- [Activity]:
Copy every line of the listing that holds the string "diode".

- [Material provided]:
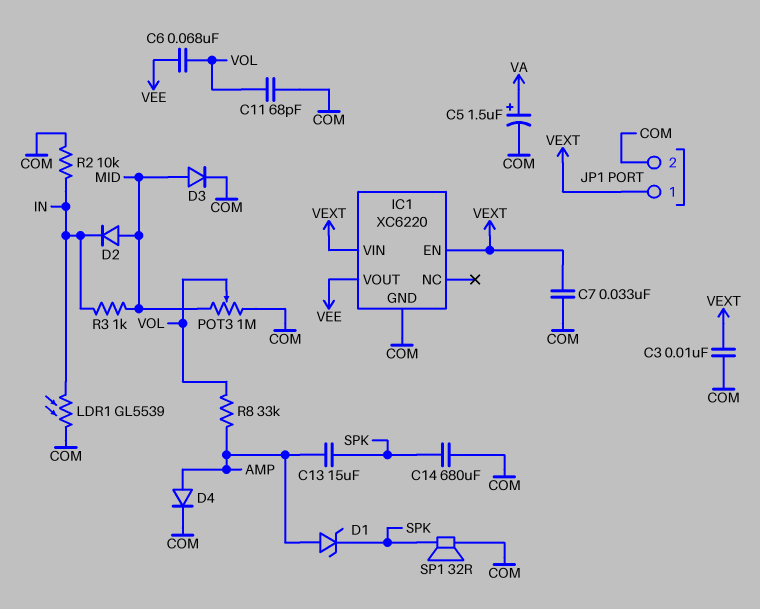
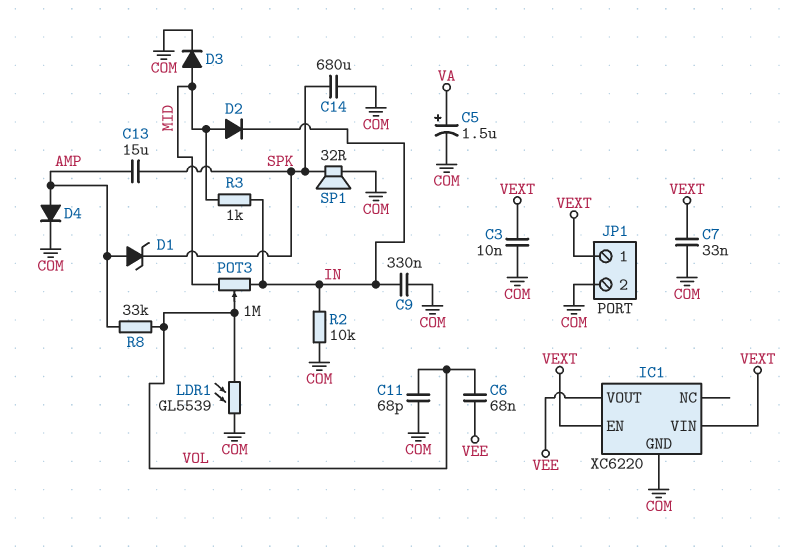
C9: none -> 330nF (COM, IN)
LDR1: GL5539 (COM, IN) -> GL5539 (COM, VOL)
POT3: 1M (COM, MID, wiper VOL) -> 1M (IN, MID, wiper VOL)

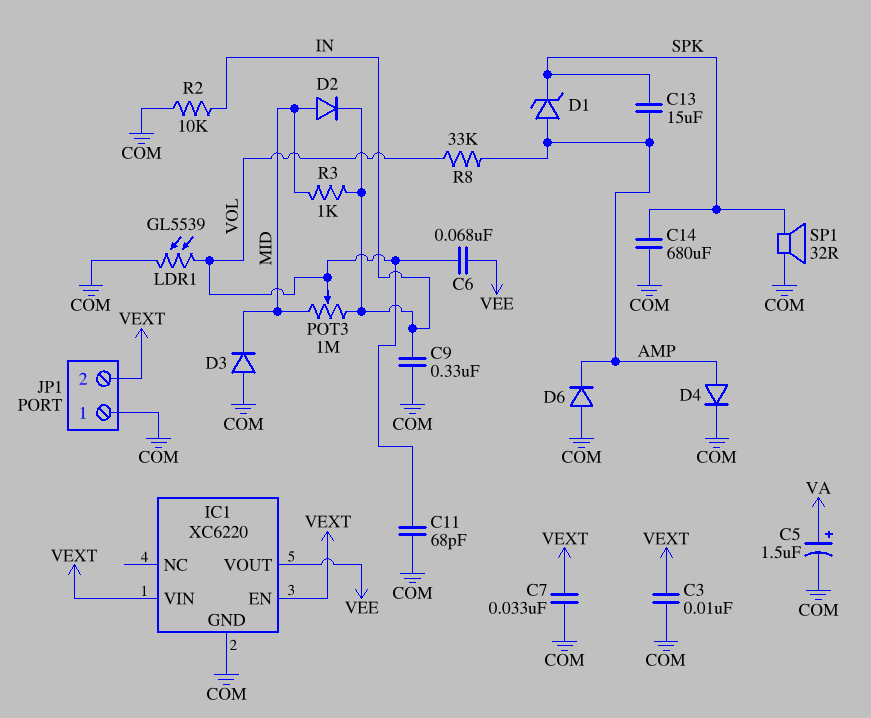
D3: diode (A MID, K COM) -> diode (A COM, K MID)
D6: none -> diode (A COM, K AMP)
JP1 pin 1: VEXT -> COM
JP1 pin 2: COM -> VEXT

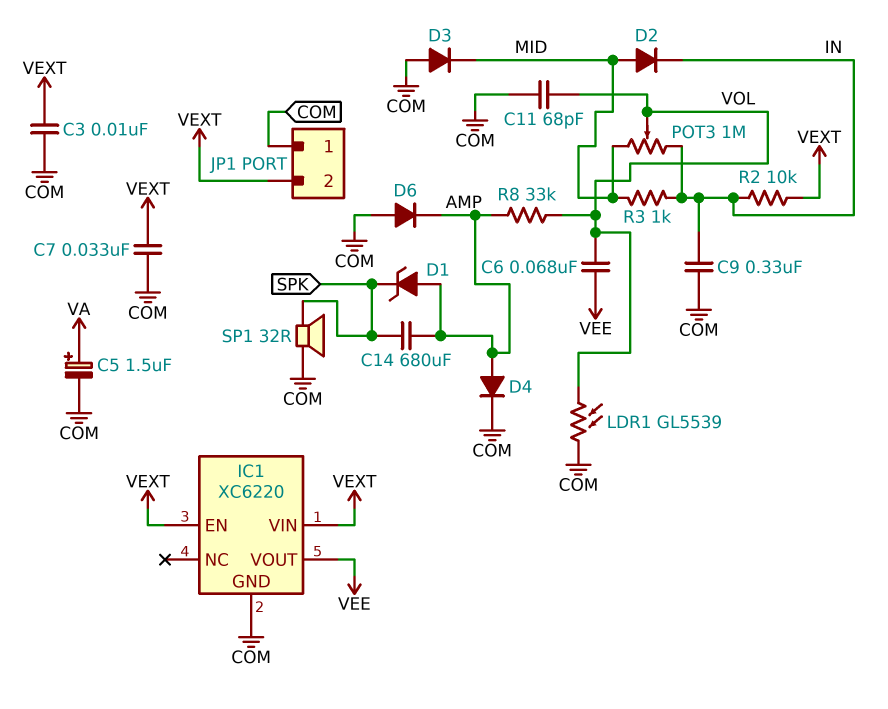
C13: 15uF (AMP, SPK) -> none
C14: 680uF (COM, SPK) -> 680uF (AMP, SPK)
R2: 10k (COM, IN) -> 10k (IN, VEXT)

--

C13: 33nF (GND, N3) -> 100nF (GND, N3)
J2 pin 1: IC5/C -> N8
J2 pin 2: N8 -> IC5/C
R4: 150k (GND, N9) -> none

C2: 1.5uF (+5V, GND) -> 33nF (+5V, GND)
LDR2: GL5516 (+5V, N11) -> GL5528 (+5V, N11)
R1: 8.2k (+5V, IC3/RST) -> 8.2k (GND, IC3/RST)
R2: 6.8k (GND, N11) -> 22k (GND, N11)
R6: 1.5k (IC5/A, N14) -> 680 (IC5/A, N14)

- [Answer box]:
D3: diode (A MID, K COM) -> diode (A COM, K MID)
D6: none -> diode (A COM, K AMP)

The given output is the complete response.